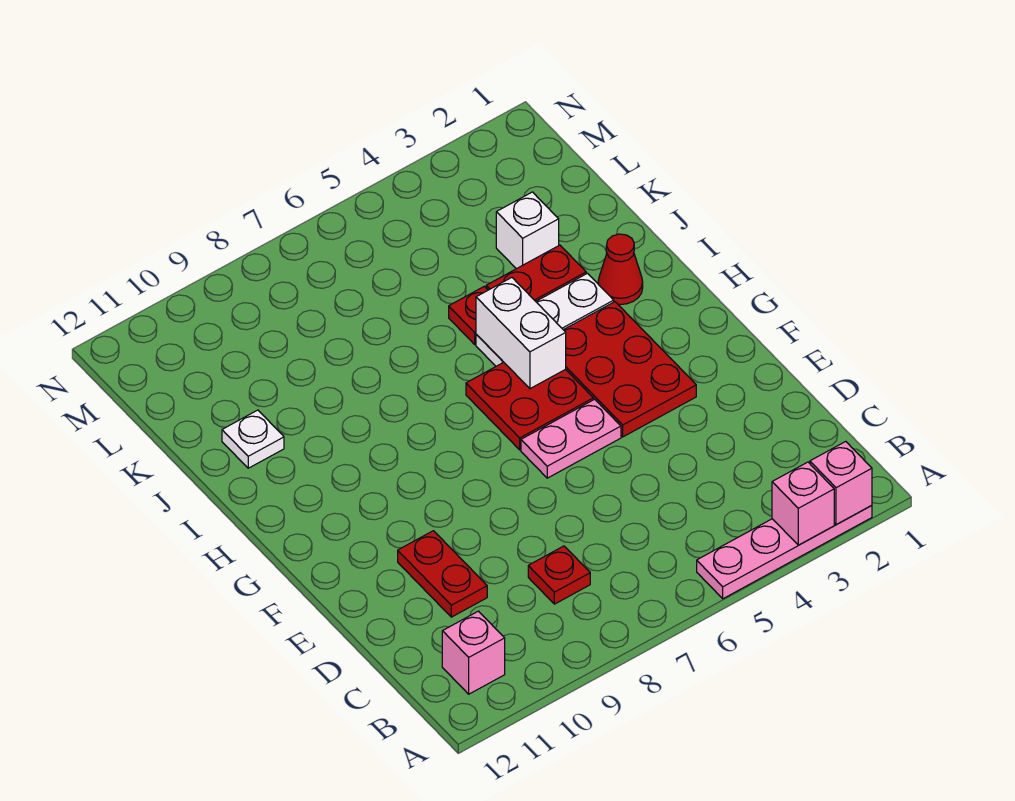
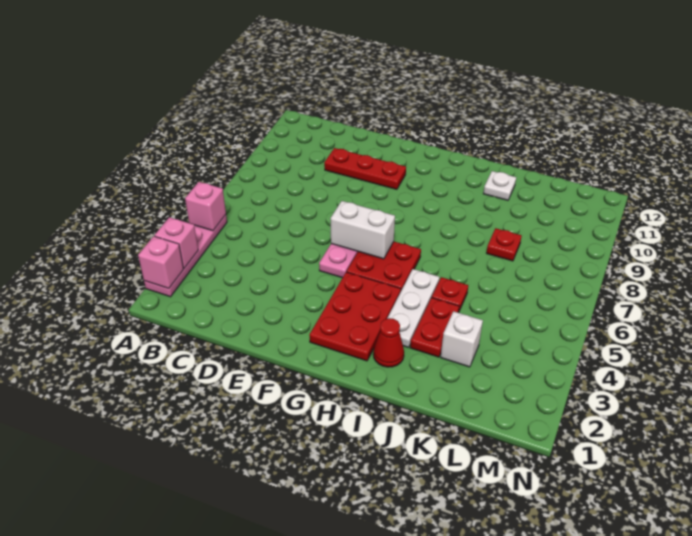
pink brick B11 level 1 -> pink brick A5 level 2
red plate C8 level 1 -> red plate K8 level 1
red plate D10:E10 level 1 -> red plate D10:F10 level 1
red plate F3:H4 level 1 -> red plate G2:H4 level 1
white brick H5:I5 level 2 -> white brick F6:G6 level 2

::::::::::

When you write out the material above, keep every line exact and drop each picture.

pink brick B11 level 1 -> pink brick A5 level 2
red plate C8 level 1 -> red plate K8 level 1
red plate D10:E10 level 1 -> red plate D10:F10 level 1
red plate F3:H4 level 1 -> red plate G2:H4 level 1
white brick H5:I5 level 2 -> white brick F6:G6 level 2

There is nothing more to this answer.